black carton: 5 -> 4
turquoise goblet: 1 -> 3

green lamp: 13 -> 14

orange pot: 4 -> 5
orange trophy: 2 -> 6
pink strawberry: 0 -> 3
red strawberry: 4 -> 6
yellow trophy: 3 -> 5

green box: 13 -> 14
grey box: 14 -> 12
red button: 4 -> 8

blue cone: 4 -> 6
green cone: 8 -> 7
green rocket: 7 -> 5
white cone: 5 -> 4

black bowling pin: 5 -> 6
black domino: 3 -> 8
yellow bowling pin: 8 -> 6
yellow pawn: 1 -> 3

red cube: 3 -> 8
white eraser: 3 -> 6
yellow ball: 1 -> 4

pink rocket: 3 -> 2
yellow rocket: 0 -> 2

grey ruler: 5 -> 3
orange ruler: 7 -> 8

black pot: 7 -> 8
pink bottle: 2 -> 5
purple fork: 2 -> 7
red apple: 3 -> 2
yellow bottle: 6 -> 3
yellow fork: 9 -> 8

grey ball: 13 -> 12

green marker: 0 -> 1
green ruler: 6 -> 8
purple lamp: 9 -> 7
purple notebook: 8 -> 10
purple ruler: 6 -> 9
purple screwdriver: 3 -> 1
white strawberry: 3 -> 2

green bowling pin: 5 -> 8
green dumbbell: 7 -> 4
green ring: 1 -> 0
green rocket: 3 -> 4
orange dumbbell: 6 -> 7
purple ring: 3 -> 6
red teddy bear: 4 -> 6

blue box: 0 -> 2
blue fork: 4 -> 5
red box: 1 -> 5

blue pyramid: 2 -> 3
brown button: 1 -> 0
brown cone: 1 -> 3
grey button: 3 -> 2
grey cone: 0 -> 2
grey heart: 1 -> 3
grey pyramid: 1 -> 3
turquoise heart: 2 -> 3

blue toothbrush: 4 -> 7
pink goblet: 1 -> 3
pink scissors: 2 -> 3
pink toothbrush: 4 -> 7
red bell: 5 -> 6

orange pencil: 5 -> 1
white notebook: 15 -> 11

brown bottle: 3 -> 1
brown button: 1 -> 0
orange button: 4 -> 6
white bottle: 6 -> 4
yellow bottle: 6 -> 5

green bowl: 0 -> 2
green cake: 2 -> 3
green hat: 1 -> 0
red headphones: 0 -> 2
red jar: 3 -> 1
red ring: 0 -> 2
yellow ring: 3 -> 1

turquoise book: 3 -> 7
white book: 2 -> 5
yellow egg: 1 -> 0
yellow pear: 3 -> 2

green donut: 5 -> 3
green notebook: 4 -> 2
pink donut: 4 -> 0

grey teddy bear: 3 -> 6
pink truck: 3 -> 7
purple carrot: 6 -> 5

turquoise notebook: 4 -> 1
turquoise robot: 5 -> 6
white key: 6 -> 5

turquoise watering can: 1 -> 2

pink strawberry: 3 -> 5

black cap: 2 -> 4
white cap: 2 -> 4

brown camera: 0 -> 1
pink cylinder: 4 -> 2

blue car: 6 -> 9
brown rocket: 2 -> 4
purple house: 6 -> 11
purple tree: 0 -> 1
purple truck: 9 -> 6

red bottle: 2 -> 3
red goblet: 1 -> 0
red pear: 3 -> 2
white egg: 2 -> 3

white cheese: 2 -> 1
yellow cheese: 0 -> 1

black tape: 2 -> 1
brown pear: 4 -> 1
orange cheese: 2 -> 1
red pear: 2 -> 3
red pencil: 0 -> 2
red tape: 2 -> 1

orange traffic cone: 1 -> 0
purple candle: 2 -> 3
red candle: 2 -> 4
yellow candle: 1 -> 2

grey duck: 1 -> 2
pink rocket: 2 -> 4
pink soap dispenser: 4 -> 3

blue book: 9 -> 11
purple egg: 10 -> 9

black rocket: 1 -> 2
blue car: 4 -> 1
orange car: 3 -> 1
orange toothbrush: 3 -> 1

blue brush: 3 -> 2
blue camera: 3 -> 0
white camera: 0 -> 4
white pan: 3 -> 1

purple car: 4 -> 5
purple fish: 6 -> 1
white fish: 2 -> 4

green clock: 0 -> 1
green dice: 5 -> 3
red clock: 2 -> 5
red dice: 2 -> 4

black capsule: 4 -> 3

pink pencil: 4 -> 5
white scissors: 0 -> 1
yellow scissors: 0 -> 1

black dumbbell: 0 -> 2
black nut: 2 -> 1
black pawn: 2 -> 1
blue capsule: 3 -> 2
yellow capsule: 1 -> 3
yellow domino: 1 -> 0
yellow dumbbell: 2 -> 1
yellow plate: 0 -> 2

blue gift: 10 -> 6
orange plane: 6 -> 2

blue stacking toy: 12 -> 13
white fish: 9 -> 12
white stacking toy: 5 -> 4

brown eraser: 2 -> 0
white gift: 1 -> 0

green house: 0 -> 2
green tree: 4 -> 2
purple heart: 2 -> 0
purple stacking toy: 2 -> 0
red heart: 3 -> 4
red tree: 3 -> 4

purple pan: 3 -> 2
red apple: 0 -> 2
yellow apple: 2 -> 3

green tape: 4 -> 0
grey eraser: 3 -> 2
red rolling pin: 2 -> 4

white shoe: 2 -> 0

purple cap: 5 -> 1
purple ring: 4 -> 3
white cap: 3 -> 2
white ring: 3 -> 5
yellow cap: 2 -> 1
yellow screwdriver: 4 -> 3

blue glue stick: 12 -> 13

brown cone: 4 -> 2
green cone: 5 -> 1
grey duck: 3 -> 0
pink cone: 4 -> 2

++++++++++

## TASK DIRECTIONS
Everything above from the line with "red cube: 3 -> 8" to the line with "green cake: 2 -> 3", both included, must be repeated exactly, and nothing outside that range.

## COMPLETED TASK
red cube: 3 -> 8
white eraser: 3 -> 6
yellow ball: 1 -> 4

pink rocket: 3 -> 2
yellow rocket: 0 -> 2

grey ruler: 5 -> 3
orange ruler: 7 -> 8

black pot: 7 -> 8
pink bottle: 2 -> 5
purple fork: 2 -> 7
red apple: 3 -> 2
yellow bottle: 6 -> 3
yellow fork: 9 -> 8

grey ball: 13 -> 12

green marker: 0 -> 1
green ruler: 6 -> 8
purple lamp: 9 -> 7
purple notebook: 8 -> 10
purple ruler: 6 -> 9
purple screwdriver: 3 -> 1
white strawberry: 3 -> 2

green bowling pin: 5 -> 8
green dumbbell: 7 -> 4
green ring: 1 -> 0
green rocket: 3 -> 4
orange dumbbell: 6 -> 7
purple ring: 3 -> 6
red teddy bear: 4 -> 6

blue box: 0 -> 2
blue fork: 4 -> 5
red box: 1 -> 5

blue pyramid: 2 -> 3
brown button: 1 -> 0
brown cone: 1 -> 3
grey button: 3 -> 2
grey cone: 0 -> 2
grey heart: 1 -> 3
grey pyramid: 1 -> 3
turquoise heart: 2 -> 3

blue toothbrush: 4 -> 7
pink goblet: 1 -> 3
pink scissors: 2 -> 3
pink toothbrush: 4 -> 7
red bell: 5 -> 6

orange pencil: 5 -> 1
white notebook: 15 -> 11

brown bottle: 3 -> 1
brown button: 1 -> 0
orange button: 4 -> 6
white bottle: 6 -> 4
yellow bottle: 6 -> 5

green bowl: 0 -> 2
green cake: 2 -> 3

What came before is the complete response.